-- Opening Marker --

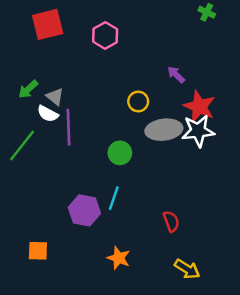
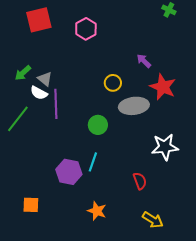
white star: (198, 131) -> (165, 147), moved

-- Closing Marker --
-- Opening Marker --

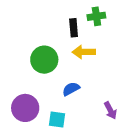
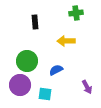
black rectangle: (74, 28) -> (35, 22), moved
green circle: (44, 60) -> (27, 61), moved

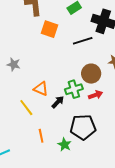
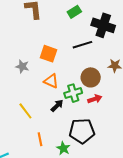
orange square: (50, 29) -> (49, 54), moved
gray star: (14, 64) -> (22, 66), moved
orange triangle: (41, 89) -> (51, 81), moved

-- Closing Marker --
-- Opening Marker --

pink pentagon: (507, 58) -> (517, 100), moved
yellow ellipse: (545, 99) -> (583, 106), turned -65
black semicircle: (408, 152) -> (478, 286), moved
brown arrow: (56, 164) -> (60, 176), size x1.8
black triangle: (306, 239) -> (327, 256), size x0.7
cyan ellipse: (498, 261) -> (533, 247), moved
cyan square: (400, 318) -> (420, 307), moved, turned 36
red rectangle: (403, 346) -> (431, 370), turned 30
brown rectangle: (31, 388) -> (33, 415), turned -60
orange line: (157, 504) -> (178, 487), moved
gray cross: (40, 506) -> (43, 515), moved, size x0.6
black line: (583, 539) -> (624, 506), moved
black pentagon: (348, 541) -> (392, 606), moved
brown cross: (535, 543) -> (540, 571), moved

-- Closing Marker --

#### What needs to be done:
Whenever a line of the entries contains the string "black", copy that line.

#### Response to the exercise:
black rectangle: (74, 28) -> (35, 22), moved
black semicircle: (408, 152) -> (478, 286), moved
black triangle: (306, 239) -> (327, 256), size x0.7
black line: (583, 539) -> (624, 506), moved
black pentagon: (348, 541) -> (392, 606), moved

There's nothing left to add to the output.